The task:
Swap "white cloth drum" for "white fabric drum" everywhere in the listing below, and leave every other word unchanged.

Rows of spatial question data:
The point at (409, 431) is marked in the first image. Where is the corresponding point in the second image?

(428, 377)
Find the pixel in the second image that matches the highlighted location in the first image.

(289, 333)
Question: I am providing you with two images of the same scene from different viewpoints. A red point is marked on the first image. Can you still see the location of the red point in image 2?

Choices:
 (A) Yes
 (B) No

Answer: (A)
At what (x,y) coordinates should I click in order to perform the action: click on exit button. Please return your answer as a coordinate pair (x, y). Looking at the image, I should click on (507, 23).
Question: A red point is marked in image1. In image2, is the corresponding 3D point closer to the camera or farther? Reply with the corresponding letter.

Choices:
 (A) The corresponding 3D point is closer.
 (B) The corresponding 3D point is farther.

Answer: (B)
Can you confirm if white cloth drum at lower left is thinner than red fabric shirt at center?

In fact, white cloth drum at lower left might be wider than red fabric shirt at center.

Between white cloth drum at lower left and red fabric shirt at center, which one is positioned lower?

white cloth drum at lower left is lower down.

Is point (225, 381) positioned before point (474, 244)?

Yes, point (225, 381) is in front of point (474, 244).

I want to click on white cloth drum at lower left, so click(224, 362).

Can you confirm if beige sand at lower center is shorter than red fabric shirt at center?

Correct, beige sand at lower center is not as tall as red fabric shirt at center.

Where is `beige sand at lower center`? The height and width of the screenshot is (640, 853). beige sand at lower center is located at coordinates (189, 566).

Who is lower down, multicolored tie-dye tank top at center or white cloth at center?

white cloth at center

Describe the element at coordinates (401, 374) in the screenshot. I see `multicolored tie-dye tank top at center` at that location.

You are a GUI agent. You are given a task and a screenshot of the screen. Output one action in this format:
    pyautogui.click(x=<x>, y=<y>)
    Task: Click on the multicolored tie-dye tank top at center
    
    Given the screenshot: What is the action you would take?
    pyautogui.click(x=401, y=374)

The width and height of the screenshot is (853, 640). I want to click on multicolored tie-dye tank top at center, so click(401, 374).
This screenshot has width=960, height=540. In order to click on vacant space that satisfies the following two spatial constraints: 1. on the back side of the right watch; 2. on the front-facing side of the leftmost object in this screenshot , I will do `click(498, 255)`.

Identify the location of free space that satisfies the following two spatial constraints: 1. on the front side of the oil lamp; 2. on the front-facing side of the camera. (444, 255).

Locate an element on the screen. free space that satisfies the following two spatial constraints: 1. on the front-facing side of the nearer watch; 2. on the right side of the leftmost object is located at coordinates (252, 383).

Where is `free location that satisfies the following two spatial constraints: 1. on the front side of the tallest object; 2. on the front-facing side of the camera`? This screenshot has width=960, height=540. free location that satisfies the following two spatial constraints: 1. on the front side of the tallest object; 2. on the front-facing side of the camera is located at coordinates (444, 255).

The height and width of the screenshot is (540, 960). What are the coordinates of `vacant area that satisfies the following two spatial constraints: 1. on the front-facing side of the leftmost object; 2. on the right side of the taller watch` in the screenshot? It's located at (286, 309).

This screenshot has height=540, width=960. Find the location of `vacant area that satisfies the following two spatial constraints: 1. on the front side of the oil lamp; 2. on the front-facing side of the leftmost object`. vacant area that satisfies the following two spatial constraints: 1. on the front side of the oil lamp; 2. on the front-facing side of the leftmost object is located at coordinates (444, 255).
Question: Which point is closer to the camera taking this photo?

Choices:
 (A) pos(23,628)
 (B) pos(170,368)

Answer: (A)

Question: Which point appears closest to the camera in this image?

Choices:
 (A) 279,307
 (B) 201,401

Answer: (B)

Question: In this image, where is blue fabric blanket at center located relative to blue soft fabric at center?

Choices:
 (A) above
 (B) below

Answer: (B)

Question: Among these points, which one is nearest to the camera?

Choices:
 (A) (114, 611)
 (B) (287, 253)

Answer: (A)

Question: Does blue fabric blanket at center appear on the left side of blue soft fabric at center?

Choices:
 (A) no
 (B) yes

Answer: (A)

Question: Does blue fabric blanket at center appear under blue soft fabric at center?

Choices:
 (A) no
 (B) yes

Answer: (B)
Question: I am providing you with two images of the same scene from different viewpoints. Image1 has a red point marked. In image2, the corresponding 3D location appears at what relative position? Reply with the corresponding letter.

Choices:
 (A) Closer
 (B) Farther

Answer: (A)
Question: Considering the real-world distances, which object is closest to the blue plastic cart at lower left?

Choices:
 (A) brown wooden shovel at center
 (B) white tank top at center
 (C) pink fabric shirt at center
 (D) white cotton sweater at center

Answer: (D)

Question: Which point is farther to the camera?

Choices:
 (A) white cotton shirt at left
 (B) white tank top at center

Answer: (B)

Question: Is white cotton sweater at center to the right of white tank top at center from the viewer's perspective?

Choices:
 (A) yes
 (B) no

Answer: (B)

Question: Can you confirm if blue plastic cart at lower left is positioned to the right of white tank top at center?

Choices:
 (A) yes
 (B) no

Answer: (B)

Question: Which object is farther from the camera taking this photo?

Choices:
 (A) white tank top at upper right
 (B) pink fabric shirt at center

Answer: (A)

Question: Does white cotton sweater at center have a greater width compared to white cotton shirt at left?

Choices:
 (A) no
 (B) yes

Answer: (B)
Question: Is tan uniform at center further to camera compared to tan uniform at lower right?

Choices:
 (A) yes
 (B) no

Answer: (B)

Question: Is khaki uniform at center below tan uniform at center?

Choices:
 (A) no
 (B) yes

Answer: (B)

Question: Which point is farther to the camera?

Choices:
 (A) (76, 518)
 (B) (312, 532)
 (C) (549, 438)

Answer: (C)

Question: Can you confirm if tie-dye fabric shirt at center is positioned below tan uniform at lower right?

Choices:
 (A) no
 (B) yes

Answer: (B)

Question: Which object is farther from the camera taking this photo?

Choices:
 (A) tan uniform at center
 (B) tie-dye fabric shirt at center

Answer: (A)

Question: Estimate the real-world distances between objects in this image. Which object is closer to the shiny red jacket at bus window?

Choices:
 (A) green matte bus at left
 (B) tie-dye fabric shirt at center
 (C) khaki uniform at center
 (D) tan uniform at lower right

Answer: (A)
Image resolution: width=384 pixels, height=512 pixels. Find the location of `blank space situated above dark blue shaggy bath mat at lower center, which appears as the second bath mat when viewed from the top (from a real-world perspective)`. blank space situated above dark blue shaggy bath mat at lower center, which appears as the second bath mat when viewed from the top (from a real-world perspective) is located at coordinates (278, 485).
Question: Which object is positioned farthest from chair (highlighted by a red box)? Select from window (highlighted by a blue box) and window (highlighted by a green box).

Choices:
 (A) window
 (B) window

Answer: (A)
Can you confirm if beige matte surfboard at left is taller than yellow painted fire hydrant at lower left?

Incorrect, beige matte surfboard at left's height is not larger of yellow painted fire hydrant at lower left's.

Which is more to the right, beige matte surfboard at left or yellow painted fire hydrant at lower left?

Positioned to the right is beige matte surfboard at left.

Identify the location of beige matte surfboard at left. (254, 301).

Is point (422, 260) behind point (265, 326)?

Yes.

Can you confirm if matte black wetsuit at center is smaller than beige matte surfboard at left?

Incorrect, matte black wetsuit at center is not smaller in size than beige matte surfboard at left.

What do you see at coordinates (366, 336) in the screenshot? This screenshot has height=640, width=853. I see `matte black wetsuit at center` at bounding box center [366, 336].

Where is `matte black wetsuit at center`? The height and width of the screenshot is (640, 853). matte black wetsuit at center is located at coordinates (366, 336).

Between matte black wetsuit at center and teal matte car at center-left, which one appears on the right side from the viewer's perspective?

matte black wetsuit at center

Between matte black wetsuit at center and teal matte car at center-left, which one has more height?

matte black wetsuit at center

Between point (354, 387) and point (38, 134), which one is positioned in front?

Complete response:
The point at (409, 431) is marked in the first image. Where is the corresponding point in the second image?

(428, 377)
Find the pixel in the second image that matches the highlighted location in the first image.

(289, 333)
Question: I am providing you with two images of the same scene from different viewpoints. A red point is marked on the first image. Can you still see the location of the red point in image 2?

Choices:
 (A) Yes
 (B) No

Answer: (A)
At what (x,y) coordinates should I click in order to perform the action: click on exit button. Please return your answer as a coordinate pair (x, y). Looking at the image, I should click on (507, 23).
Question: A red point is marked in image1. In image2, is the corresponding 3D point closer to the camera or farther? Reply with the corresponding letter.

Choices:
 (A) The corresponding 3D point is closer.
 (B) The corresponding 3D point is farther.

Answer: (B)
Can you confirm if white fabric drum at lower left is thinner than red fabric shirt at center?

In fact, white fabric drum at lower left might be wider than red fabric shirt at center.

Between white fabric drum at lower left and red fabric shirt at center, which one is positioned lower?

white fabric drum at lower left is lower down.

Is point (225, 381) positioned before point (474, 244)?

Yes, point (225, 381) is in front of point (474, 244).

I want to click on white fabric drum at lower left, so click(224, 362).

Can you confirm if beige sand at lower center is shorter than red fabric shirt at center?

Correct, beige sand at lower center is not as tall as red fabric shirt at center.

Where is `beige sand at lower center`? The height and width of the screenshot is (640, 853). beige sand at lower center is located at coordinates (189, 566).

Who is lower down, multicolored tie-dye tank top at center or white cloth at center?

white cloth at center

Describe the element at coordinates (401, 374) in the screenshot. I see `multicolored tie-dye tank top at center` at that location.

You are a GUI agent. You are given a task and a screenshot of the screen. Output one action in this format:
    pyautogui.click(x=<x>, y=<y>)
    Task: Click on the multicolored tie-dye tank top at center
    
    Given the screenshot: What is the action you would take?
    pyautogui.click(x=401, y=374)

The width and height of the screenshot is (853, 640). I want to click on multicolored tie-dye tank top at center, so click(401, 374).
This screenshot has width=960, height=540. In order to click on vacant space that satisfies the following two spatial constraints: 1. on the back side of the right watch; 2. on the front-facing side of the leftmost object in this screenshot , I will do `click(498, 255)`.

Identify the location of free space that satisfies the following two spatial constraints: 1. on the front side of the oil lamp; 2. on the front-facing side of the camera. (444, 255).

Locate an element on the screen. free space that satisfies the following two spatial constraints: 1. on the front-facing side of the nearer watch; 2. on the right side of the leftmost object is located at coordinates (252, 383).

Where is `free location that satisfies the following two spatial constraints: 1. on the front side of the tallest object; 2. on the front-facing side of the camera`? This screenshot has width=960, height=540. free location that satisfies the following two spatial constraints: 1. on the front side of the tallest object; 2. on the front-facing side of the camera is located at coordinates (444, 255).

The height and width of the screenshot is (540, 960). What are the coordinates of `vacant area that satisfies the following two spatial constraints: 1. on the front-facing side of the leftmost object; 2. on the right side of the taller watch` in the screenshot? It's located at (286, 309).

This screenshot has height=540, width=960. Find the location of `vacant area that satisfies the following two spatial constraints: 1. on the front side of the oil lamp; 2. on the front-facing side of the leftmost object`. vacant area that satisfies the following two spatial constraints: 1. on the front side of the oil lamp; 2. on the front-facing side of the leftmost object is located at coordinates (444, 255).
Question: Which point is closer to the camera taking this photo?

Choices:
 (A) pos(23,628)
 (B) pos(170,368)

Answer: (A)

Question: Which point appears closest to the camera in this image?

Choices:
 (A) 279,307
 (B) 201,401

Answer: (B)

Question: In this image, where is blue fabric blanket at center located relative to blue soft fabric at center?

Choices:
 (A) above
 (B) below

Answer: (B)

Question: Among these points, which one is nearest to the camera?

Choices:
 (A) (114, 611)
 (B) (287, 253)

Answer: (A)

Question: Does blue fabric blanket at center appear on the left side of blue soft fabric at center?

Choices:
 (A) no
 (B) yes

Answer: (A)

Question: Does blue fabric blanket at center appear under blue soft fabric at center?

Choices:
 (A) no
 (B) yes

Answer: (B)
Question: I am providing you with two images of the same scene from different viewpoints. Image1 has a red point marked. In image2, the corresponding 3D location appears at what relative position? Reply with the corresponding letter.

Choices:
 (A) Closer
 (B) Farther

Answer: (A)
Question: Considering the real-world distances, which object is closest to the blue plastic cart at lower left?

Choices:
 (A) brown wooden shovel at center
 (B) white tank top at center
 (C) pink fabric shirt at center
 (D) white cotton sweater at center

Answer: (D)

Question: Which point is farther to the camera?

Choices:
 (A) white cotton shirt at left
 (B) white tank top at center

Answer: (B)

Question: Is white cotton sweater at center to the right of white tank top at center from the viewer's perspective?

Choices:
 (A) yes
 (B) no

Answer: (B)

Question: Can you confirm if blue plastic cart at lower left is positioned to the right of white tank top at center?

Choices:
 (A) yes
 (B) no

Answer: (B)

Question: Which object is farther from the camera taking this photo?

Choices:
 (A) white tank top at upper right
 (B) pink fabric shirt at center

Answer: (A)

Question: Does white cotton sweater at center have a greater width compared to white cotton shirt at left?

Choices:
 (A) no
 (B) yes

Answer: (B)
Question: Is tan uniform at center further to camera compared to tan uniform at lower right?

Choices:
 (A) yes
 (B) no

Answer: (B)

Question: Is khaki uniform at center below tan uniform at center?

Choices:
 (A) no
 (B) yes

Answer: (B)

Question: Which point is farther to the camera?

Choices:
 (A) (76, 518)
 (B) (312, 532)
 (C) (549, 438)

Answer: (C)

Question: Can you confirm if tie-dye fabric shirt at center is positioned below tan uniform at lower right?

Choices:
 (A) no
 (B) yes

Answer: (B)

Question: Which object is farther from the camera taking this photo?

Choices:
 (A) tan uniform at center
 (B) tie-dye fabric shirt at center

Answer: (A)

Question: Estimate the real-world distances between objects in this image. Which object is closer to the shiny red jacket at bus window?

Choices:
 (A) green matte bus at left
 (B) tie-dye fabric shirt at center
 (C) khaki uniform at center
 (D) tan uniform at lower right

Answer: (A)
Image resolution: width=384 pixels, height=512 pixels. Find the location of `blank space situated above dark blue shaggy bath mat at lower center, which appears as the second bath mat when viewed from the top (from a real-world perspective)`. blank space situated above dark blue shaggy bath mat at lower center, which appears as the second bath mat when viewed from the top (from a real-world perspective) is located at coordinates (278, 485).
Question: Which object is positioned farthest from chair (highlighted by a red box)? Select from window (highlighted by a blue box) and window (highlighted by a green box).

Choices:
 (A) window
 (B) window

Answer: (A)
Can you confirm if beige matte surfboard at left is taller than yellow painted fire hydrant at lower left?

Incorrect, beige matte surfboard at left's height is not larger of yellow painted fire hydrant at lower left's.

Which is more to the right, beige matte surfboard at left or yellow painted fire hydrant at lower left?

Positioned to the right is beige matte surfboard at left.

Identify the location of beige matte surfboard at left. (254, 301).

Is point (422, 260) behind point (265, 326)?

Yes.

Can you confirm if matte black wetsuit at center is smaller than beige matte surfboard at left?

Incorrect, matte black wetsuit at center is not smaller in size than beige matte surfboard at left.

What do you see at coordinates (366, 336) in the screenshot? This screenshot has height=640, width=853. I see `matte black wetsuit at center` at bounding box center [366, 336].

Where is `matte black wetsuit at center`? The height and width of the screenshot is (640, 853). matte black wetsuit at center is located at coordinates (366, 336).

Between matte black wetsuit at center and teal matte car at center-left, which one appears on the right side from the viewer's perspective?

matte black wetsuit at center

Between matte black wetsuit at center and teal matte car at center-left, which one has more height?

matte black wetsuit at center

Between point (354, 387) and point (38, 134), which one is positioned in front?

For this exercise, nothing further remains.